Try it: Across all lines of the entries, tally those with the word "bright" in them. The reply is the tally, by itself.

Scene comparison data
#####
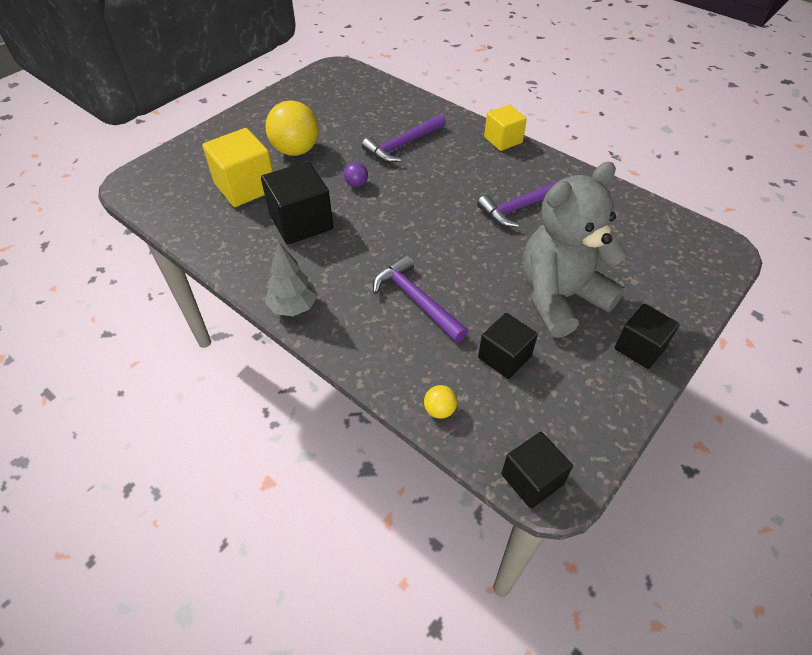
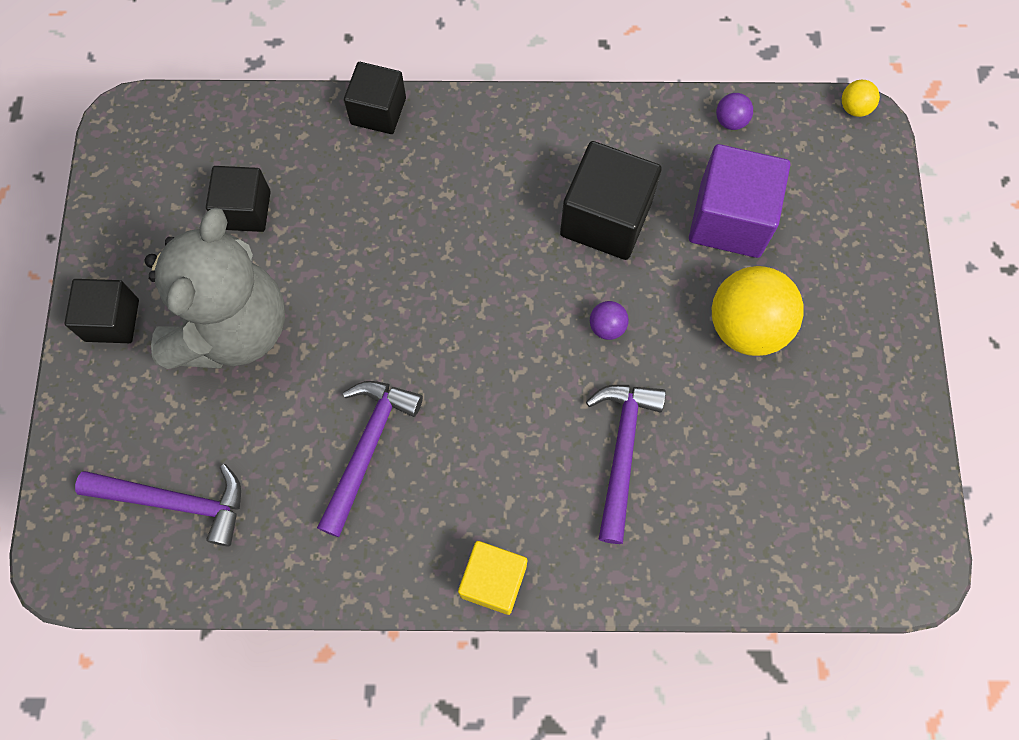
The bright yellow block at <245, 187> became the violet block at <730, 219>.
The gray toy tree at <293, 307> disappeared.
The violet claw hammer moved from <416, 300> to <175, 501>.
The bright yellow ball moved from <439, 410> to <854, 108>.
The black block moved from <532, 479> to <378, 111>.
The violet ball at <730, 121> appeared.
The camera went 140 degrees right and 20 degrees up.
#####
Problem solution: 2